──────── Data provided ────────
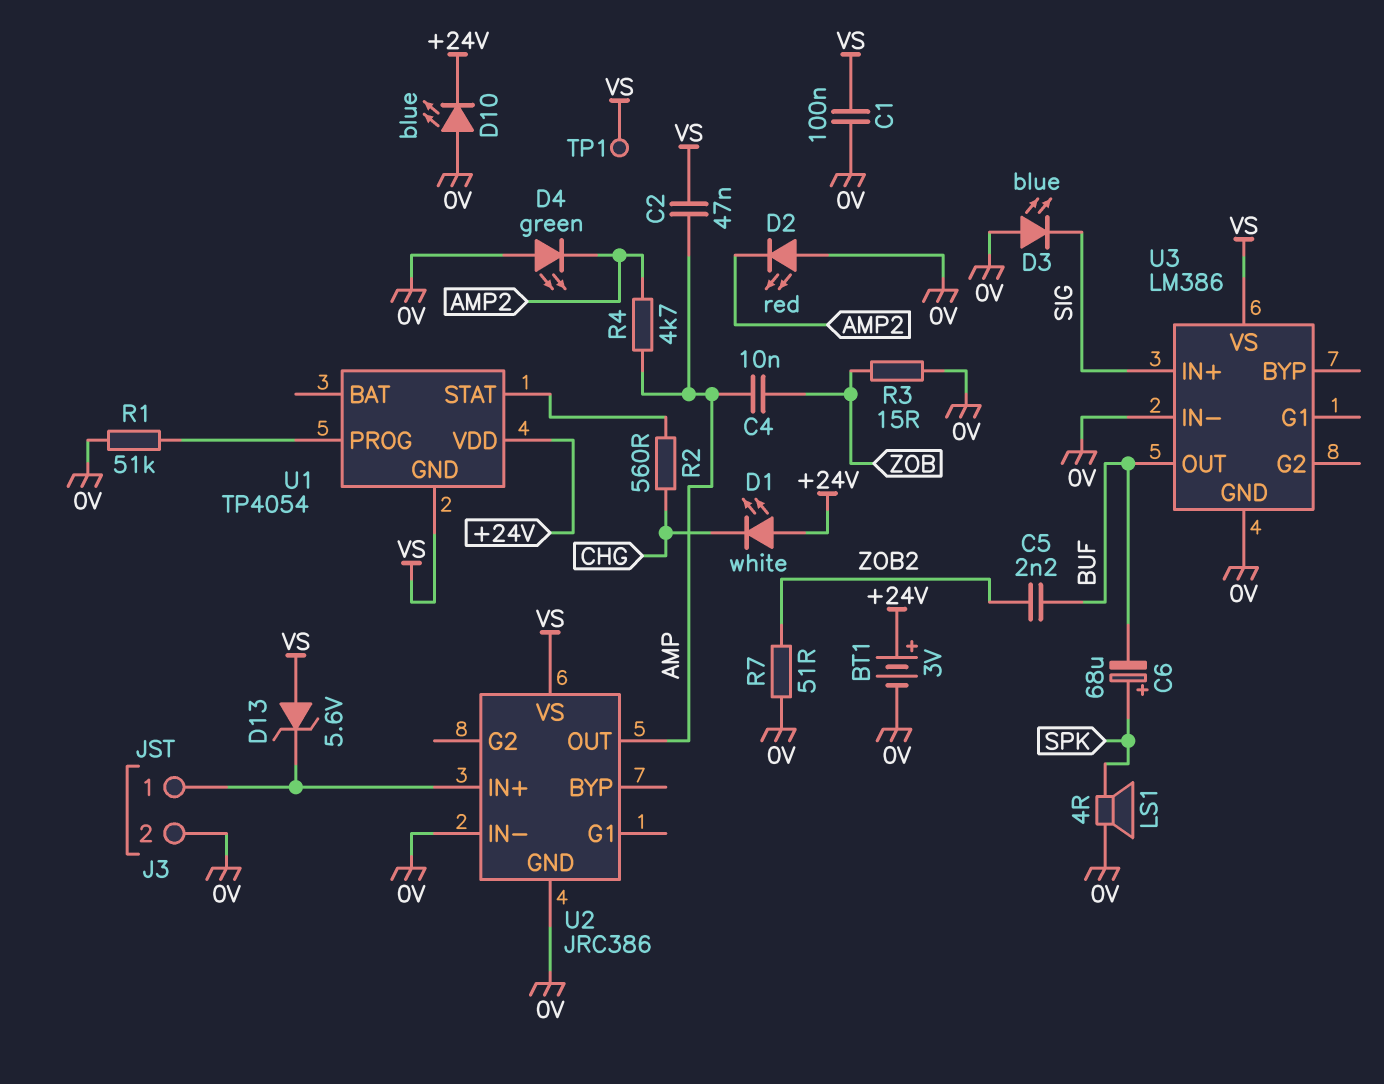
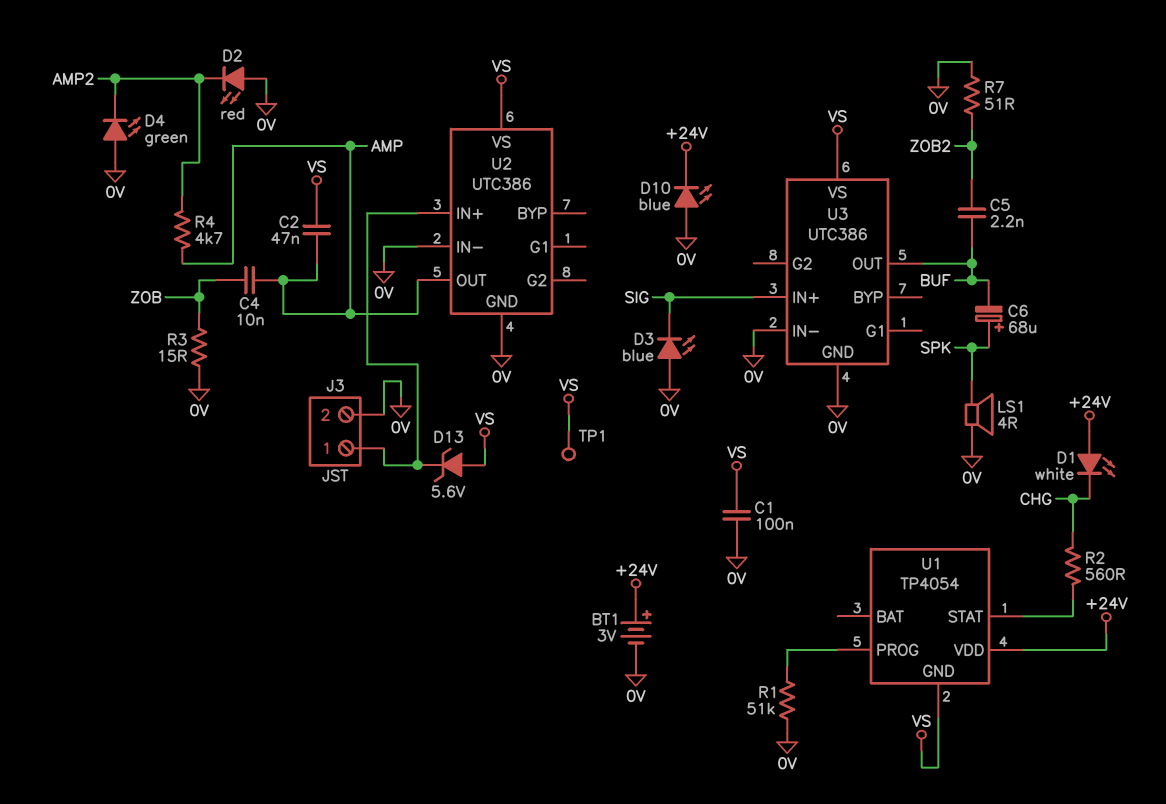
U2: JRC386 -> UTC386
U3: LM386 -> UTC386

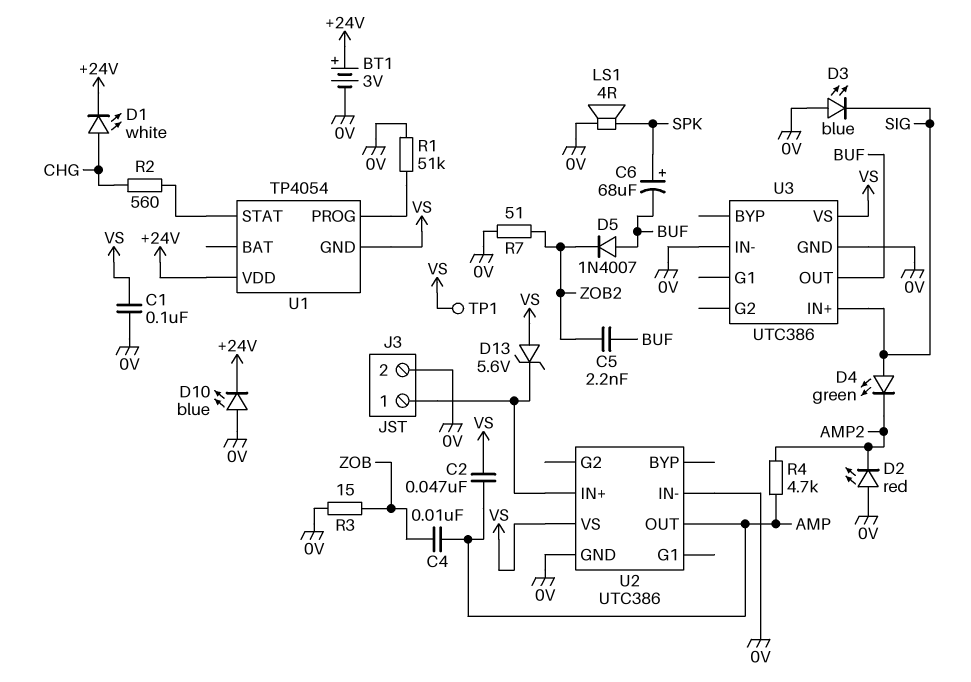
D1: LED white (A +24V, K CHG) -> LED white (A CHG, K +24V)
D4: LED green (A 0V, K AMP2) -> LED green (A SIG, K AMP2)
D5: none -> diode 1N4007 (A BUF, K ZOB2)

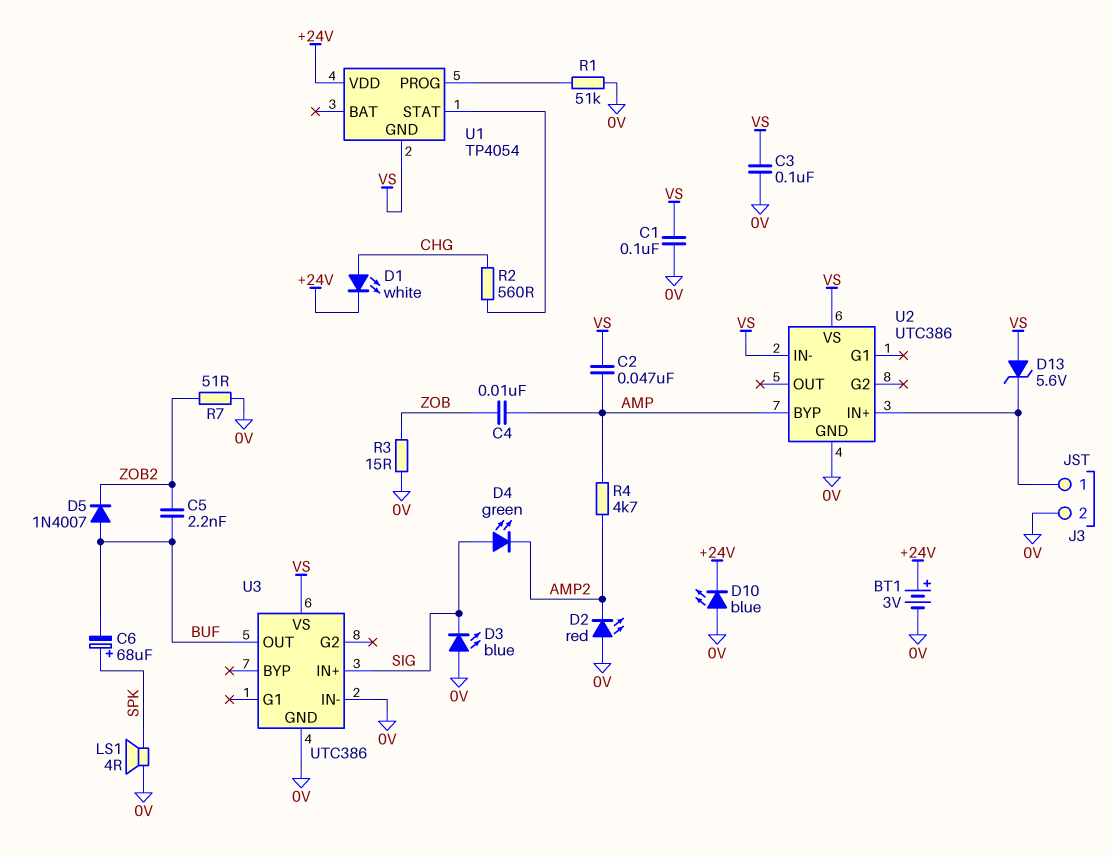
C3: none -> 100nF (0V, VS)
TP1: test point (VS) -> none
U2 pin BYP: none -> AMP
U2 pin IN-: 0V -> VS
U2 pin OUT: AMP -> none

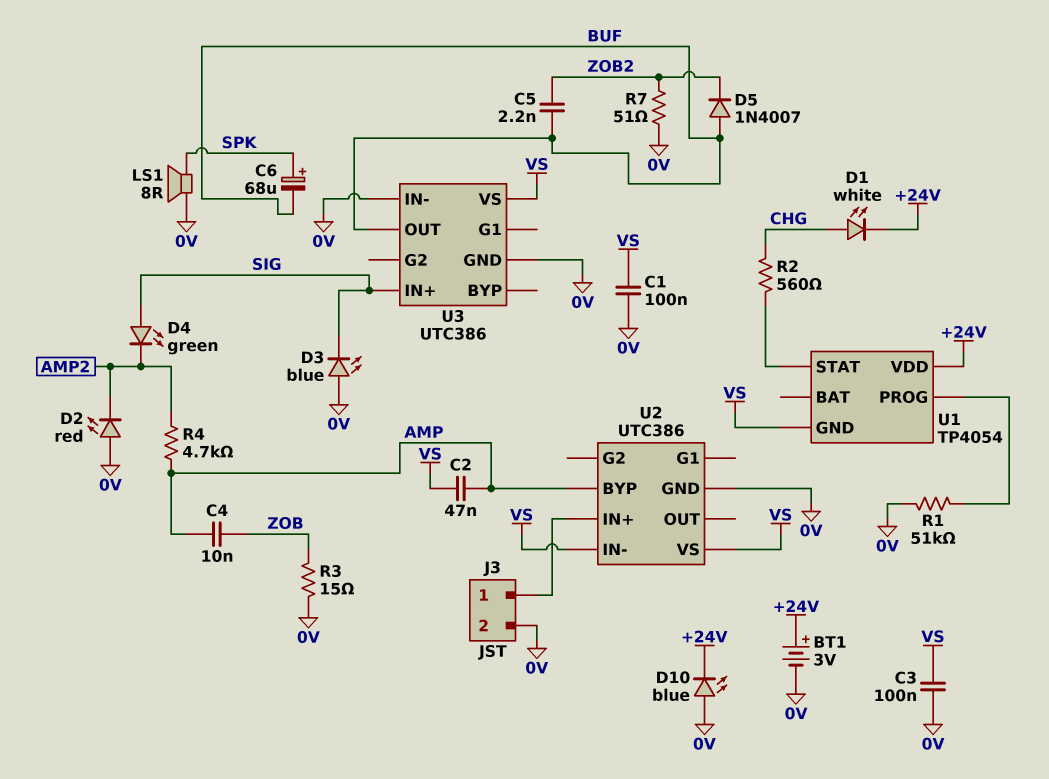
D13: zener 5.6V (A VS, K J3/1) -> none
LS1: speaker 4R (0V, SPK) -> speaker 8R (0V, SPK)

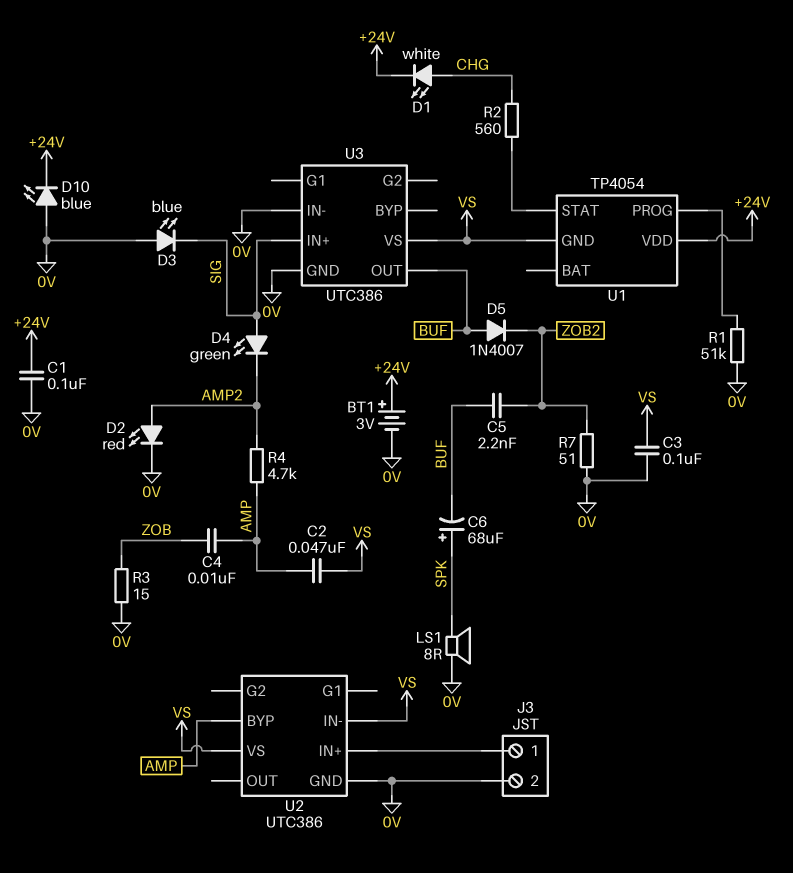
C1: 100nF (0V, VS) -> 100nF (+24V, 0V)
D2: LED red (A 0V, K AMP2) -> LED red (A AMP2, K 0V)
────────
- _Instructions to follow_
For this exercise, the lines from the one containing "D4: LED green" through the last line of the entries above are to be output exactly, both included, and pictures are skipped.

- _Answer to this task_
D4: LED green (A 0V, K AMP2) -> LED green (A SIG, K AMP2)
D5: none -> diode 1N4007 (A BUF, K ZOB2)

C3: none -> 100nF (0V, VS)
TP1: test point (VS) -> none
U2 pin BYP: none -> AMP
U2 pin IN-: 0V -> VS
U2 pin OUT: AMP -> none

D13: zener 5.6V (A VS, K J3/1) -> none
LS1: speaker 4R (0V, SPK) -> speaker 8R (0V, SPK)

C1: 100nF (0V, VS) -> 100nF (+24V, 0V)
D2: LED red (A 0V, K AMP2) -> LED red (A AMP2, K 0V)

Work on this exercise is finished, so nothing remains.